+++ Task material +++

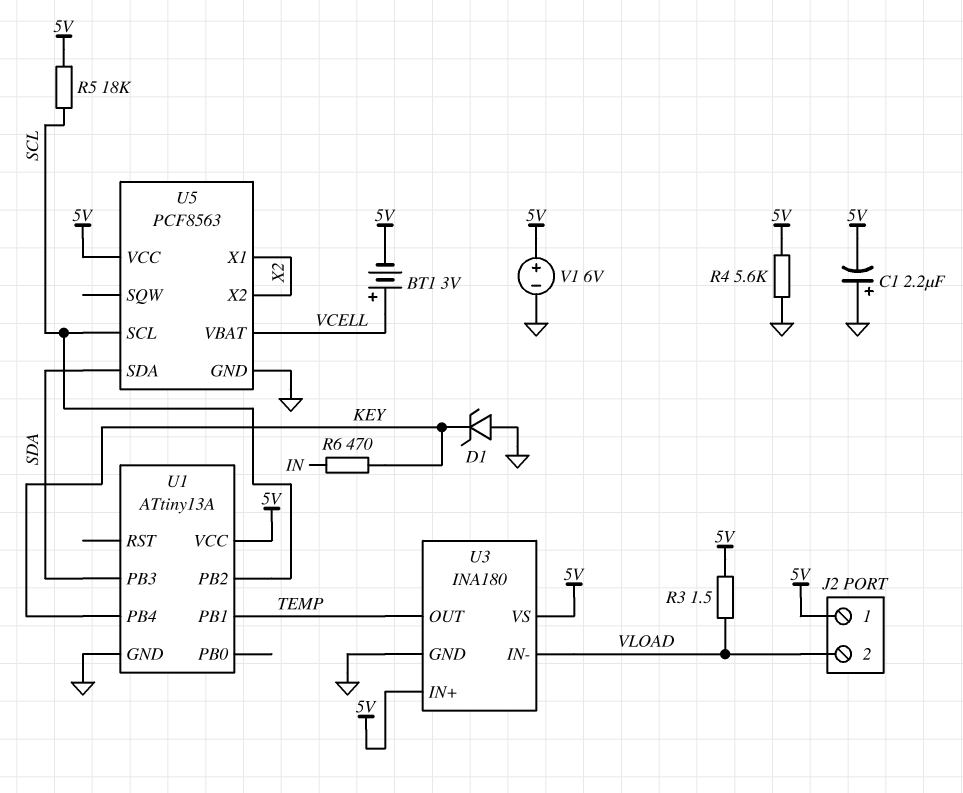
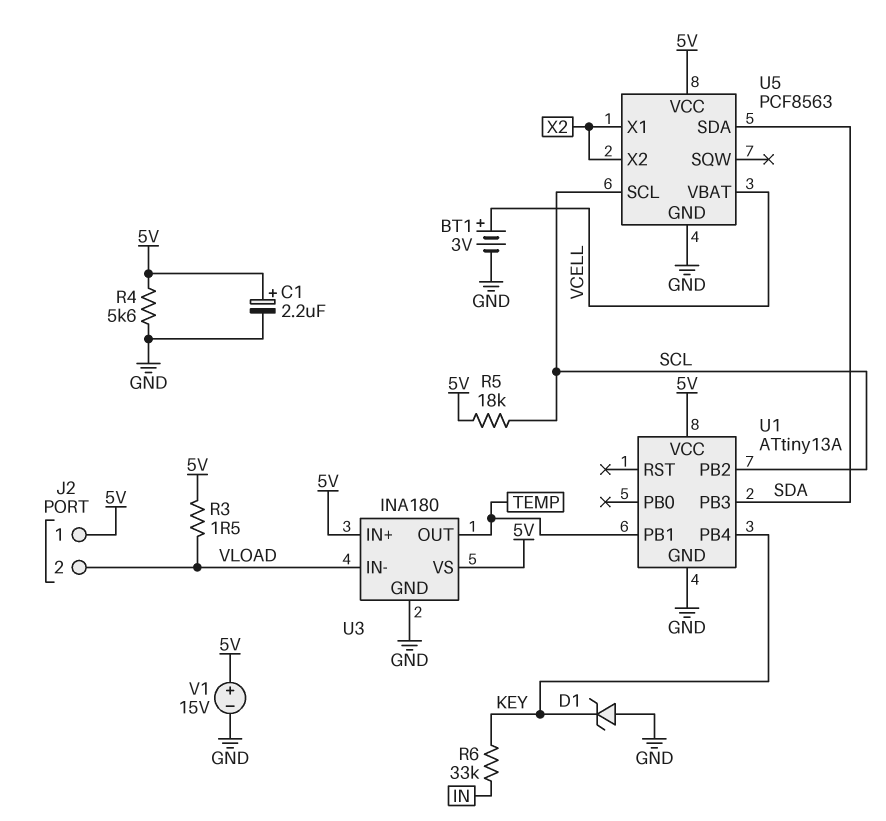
BT1: 3V (plus VCELL, minus 5V) -> 3V (plus VCELL, minus GND)
C1: 2.2uF (plus GND, minus 5V) -> 2.2uF (plus 5V, minus GND)
R6: 470 (IN, KEY) -> 33k (IN, KEY)
V1: 6V (plus 5V, minus GND) -> 15V (plus 5V, minus GND)

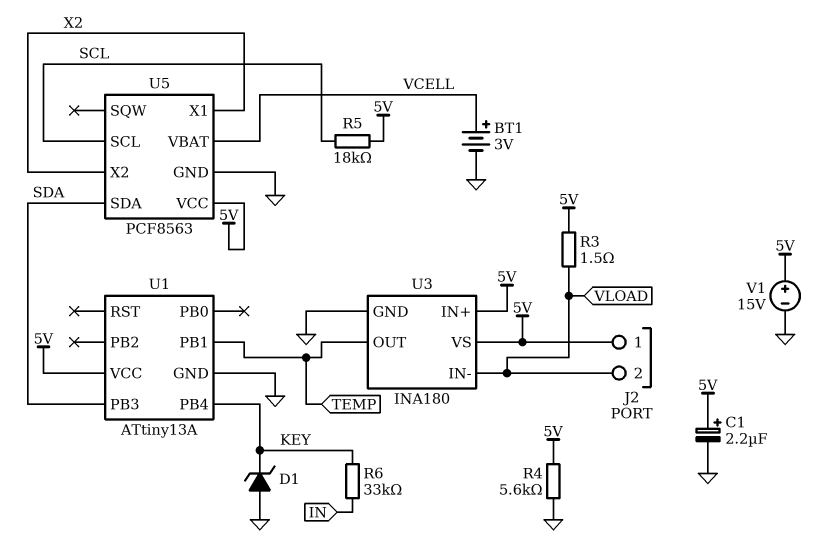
U1 pin PB2: SCL -> none

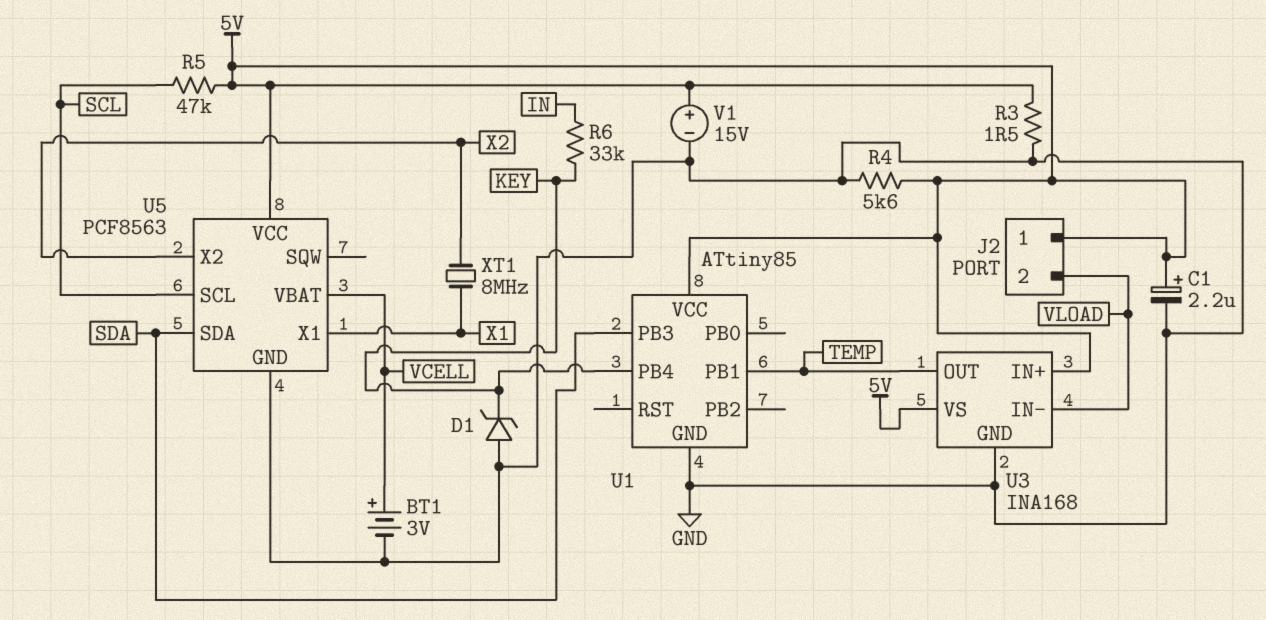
R3: 1.5 (5V, VLOAD) -> 1.5 (5V, GND)
R5: 18k (5V, SCL) -> 47k (5V, SCL)
U1: ATtiny13A -> ATtiny85
U3: INA180 -> INA168
U5 pin X1: X2 -> X1
XT1: none -> 8MHz (X1, X2)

+++

* **Work to complete**: Find "U3: INA180 -> INA168" in the data above, then repeat that line and all lines after it exactly, ending with the final line.

* **Exercise answer**:
U3: INA180 -> INA168
U5 pin X1: X2 -> X1
XT1: none -> 8MHz (X1, X2)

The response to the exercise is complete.